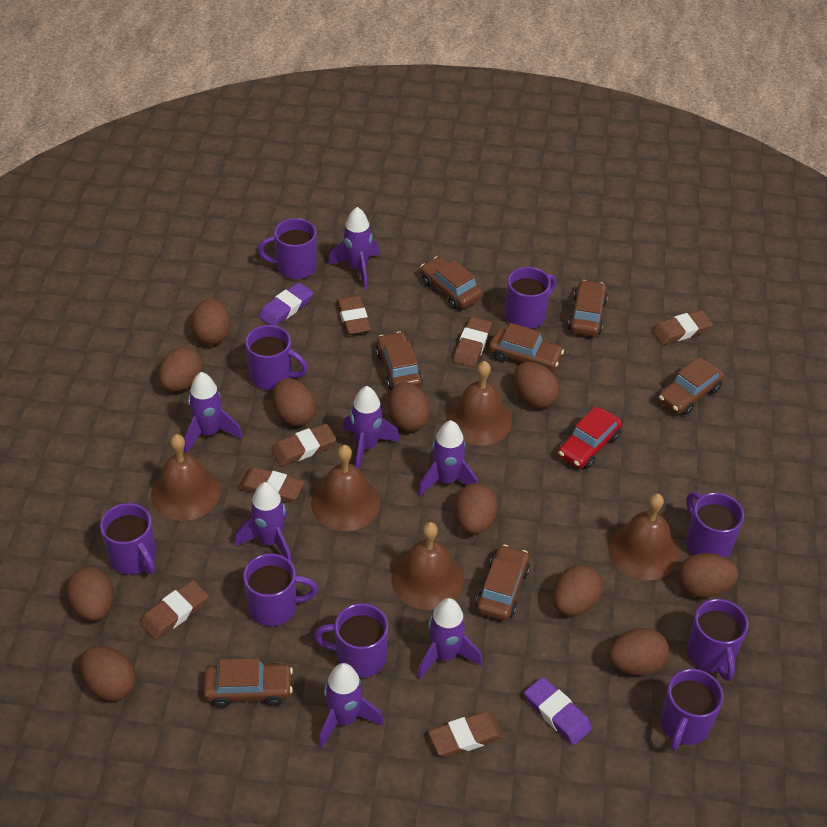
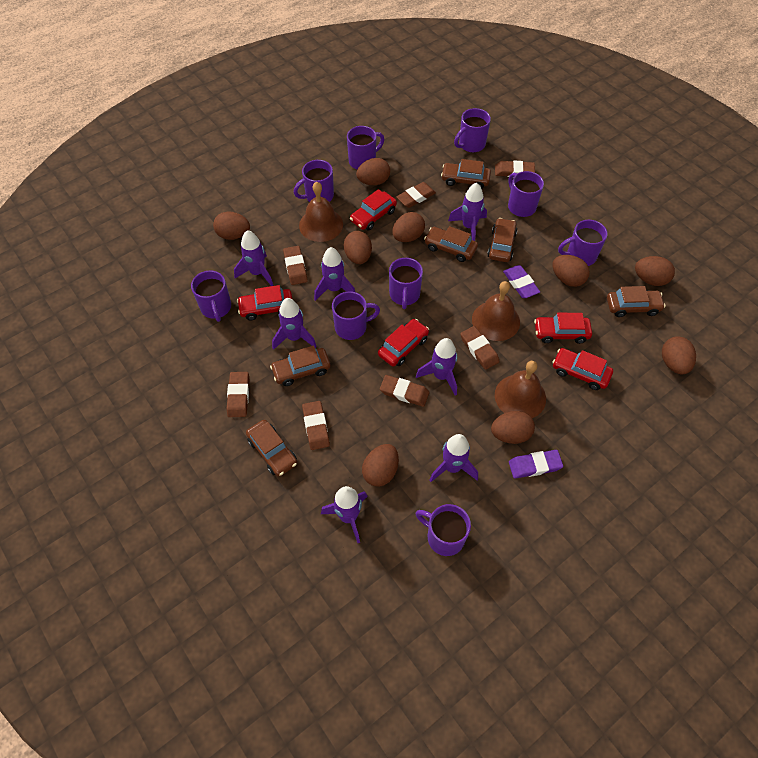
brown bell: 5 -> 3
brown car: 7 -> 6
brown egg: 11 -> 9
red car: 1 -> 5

----

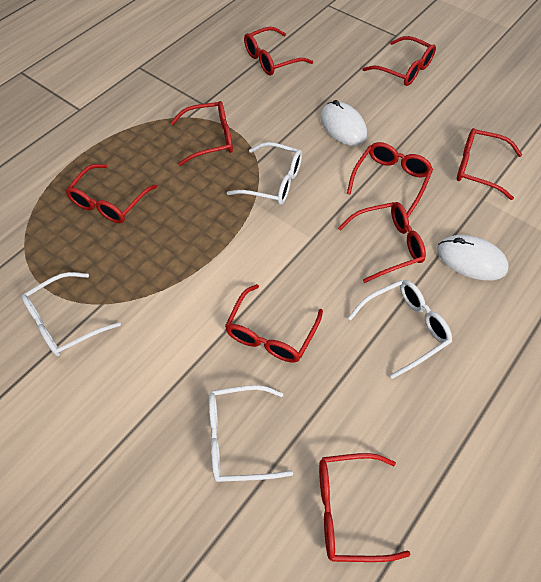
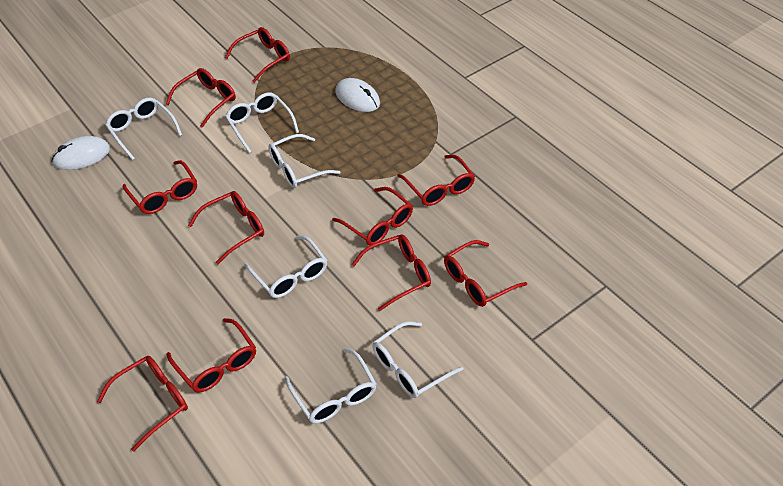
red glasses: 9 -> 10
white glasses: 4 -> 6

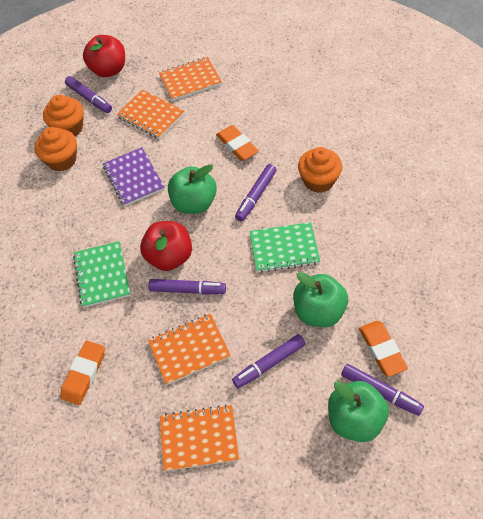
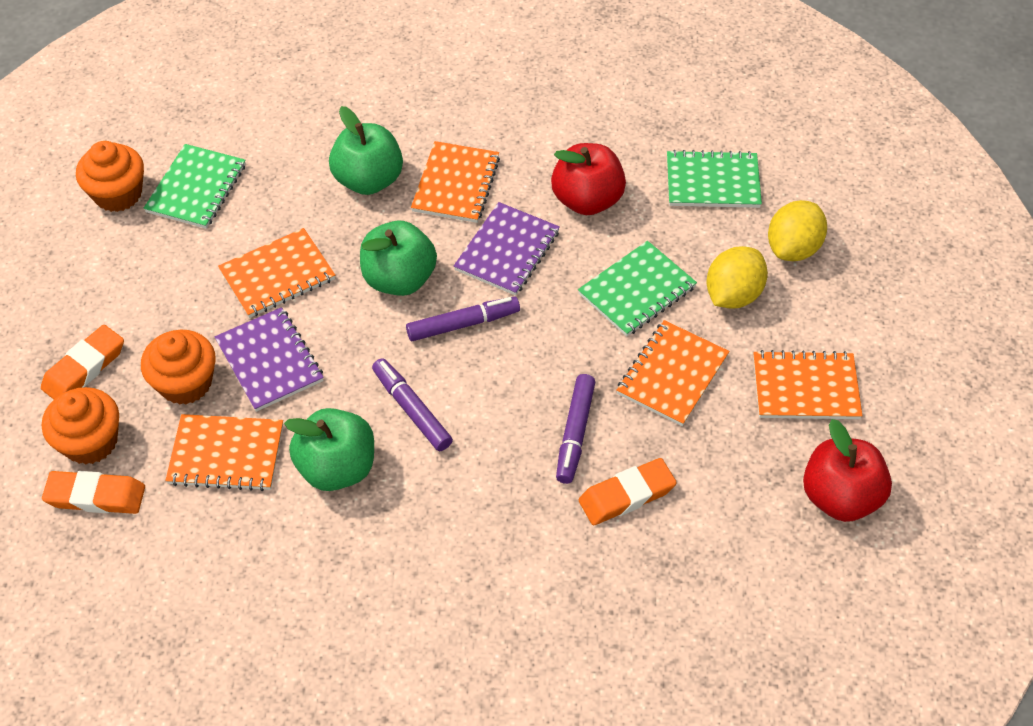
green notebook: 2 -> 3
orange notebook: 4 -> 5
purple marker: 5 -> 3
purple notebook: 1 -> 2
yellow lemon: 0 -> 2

----

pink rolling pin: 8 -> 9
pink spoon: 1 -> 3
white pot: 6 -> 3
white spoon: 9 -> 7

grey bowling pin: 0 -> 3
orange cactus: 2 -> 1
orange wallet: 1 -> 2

----

ASSIGNED TASK: The lines above from the one with "purple marker: 5 -> 3" through the one with "yellow lemon: 0 -> 2" are to be duplicated exactly, ends included, with nothing added.

EXERCISE SOLUTION:
purple marker: 5 -> 3
purple notebook: 1 -> 2
yellow lemon: 0 -> 2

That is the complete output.